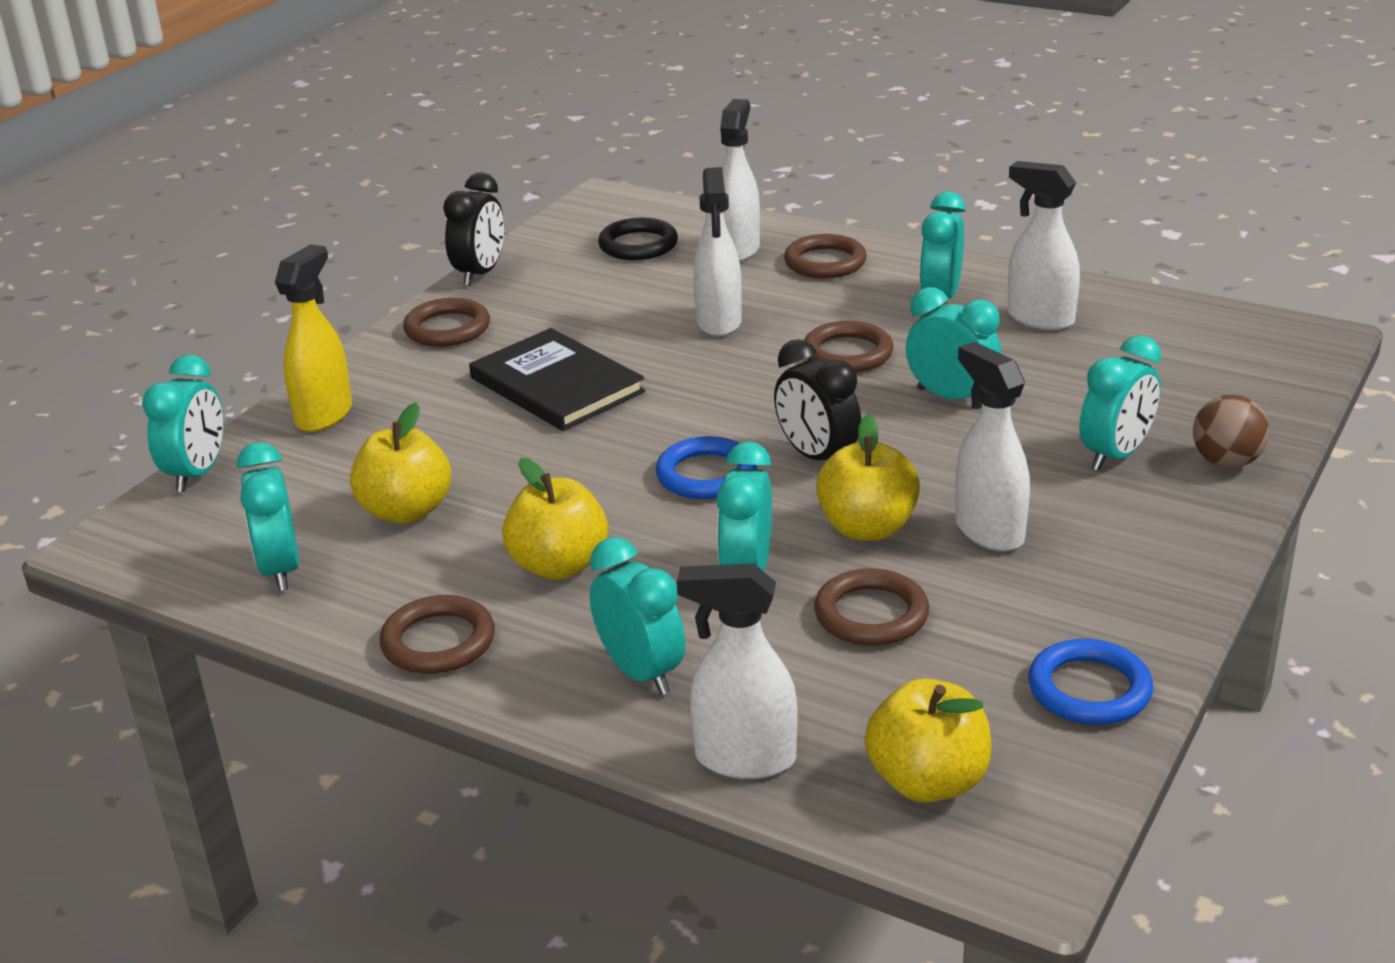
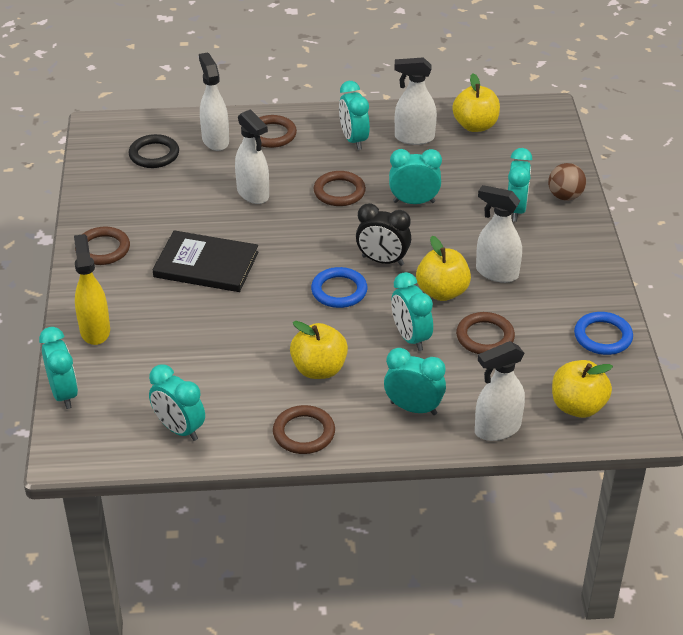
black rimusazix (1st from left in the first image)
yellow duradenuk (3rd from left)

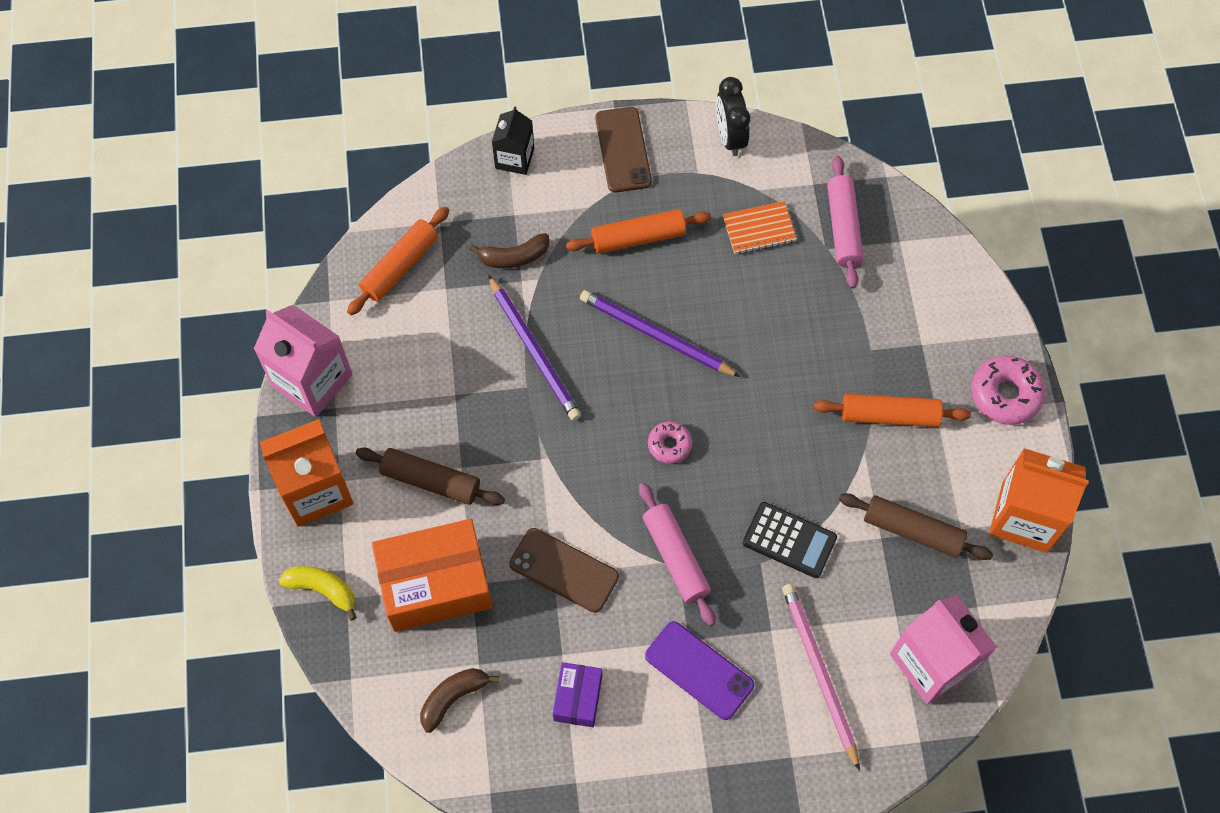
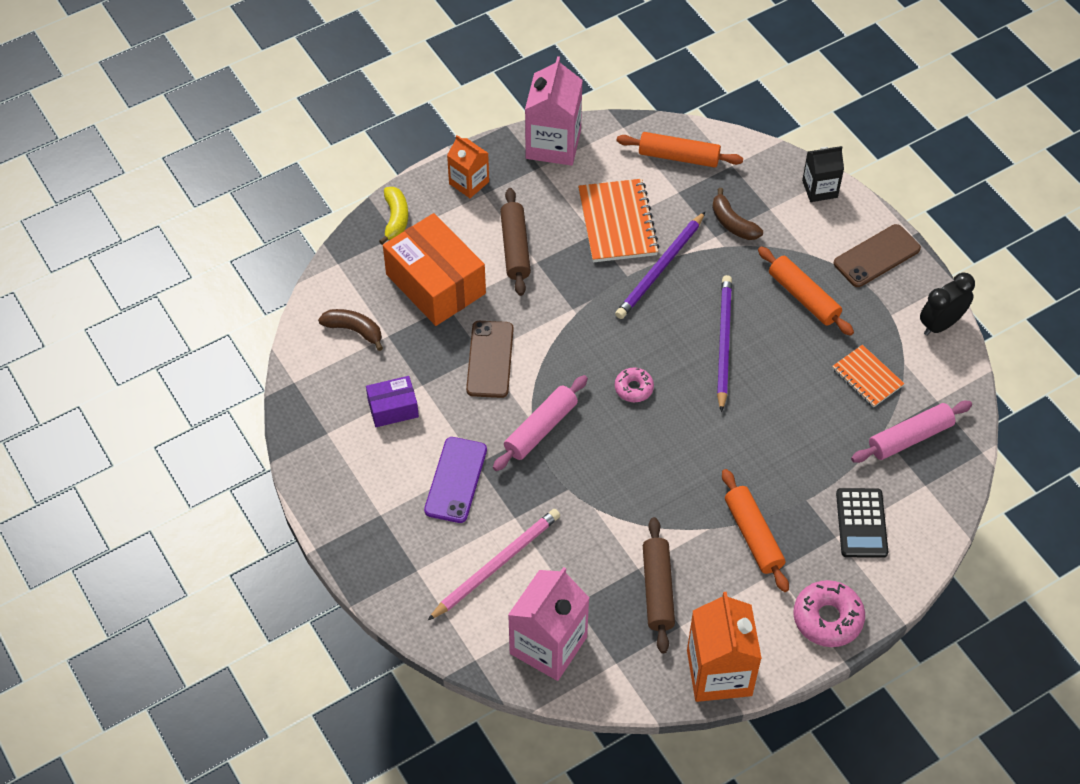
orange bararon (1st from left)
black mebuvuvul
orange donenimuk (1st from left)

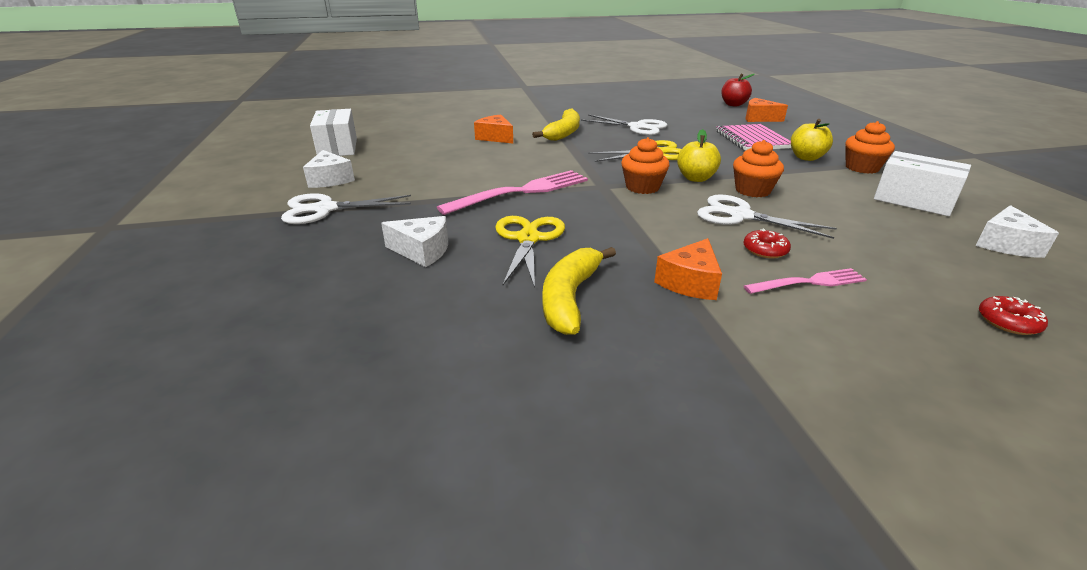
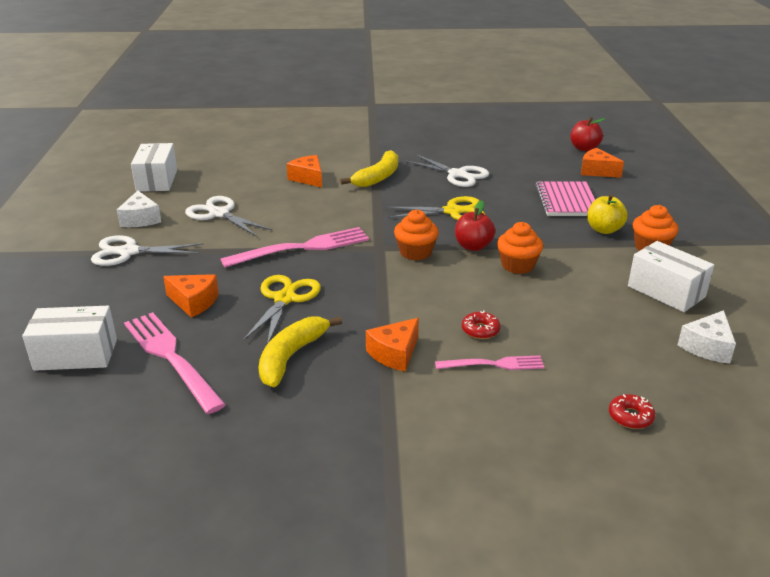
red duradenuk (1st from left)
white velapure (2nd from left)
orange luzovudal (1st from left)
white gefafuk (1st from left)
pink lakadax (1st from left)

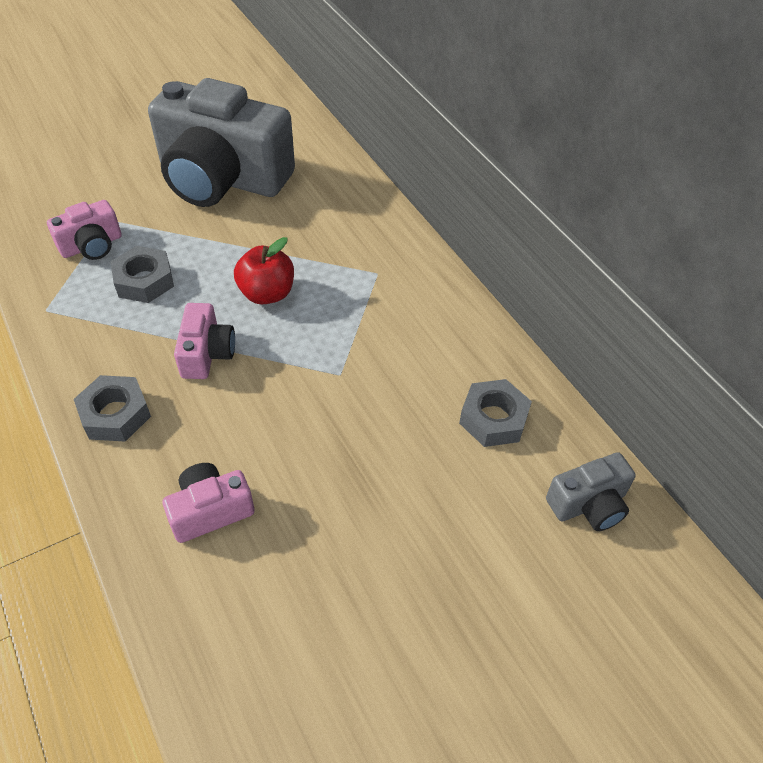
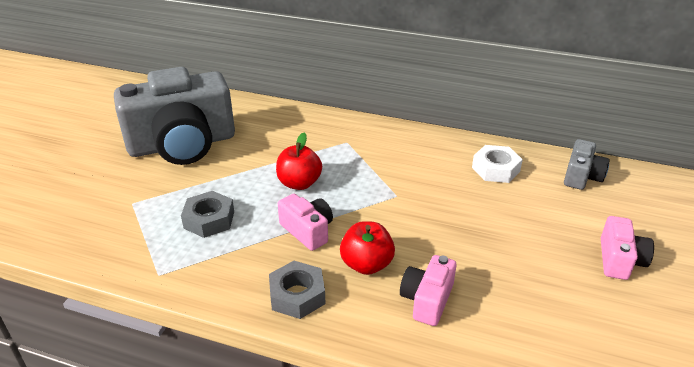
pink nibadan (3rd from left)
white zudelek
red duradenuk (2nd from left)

| WHAT YOU SHOULD DO |
Every record gets retyped exactly; no picture goes into the copy.

| RESULT OF THIS TASK |
black rimusazix (1st from left in the first image)
yellow duradenuk (3rd from left)

orange bararon (1st from left)
black mebuvuvul
orange donenimuk (1st from left)

red duradenuk (1st from left)
white velapure (2nd from left)
orange luzovudal (1st from left)
white gefafuk (1st from left)
pink lakadax (1st from left)

pink nibadan (3rd from left)
white zudelek
red duradenuk (2nd from left)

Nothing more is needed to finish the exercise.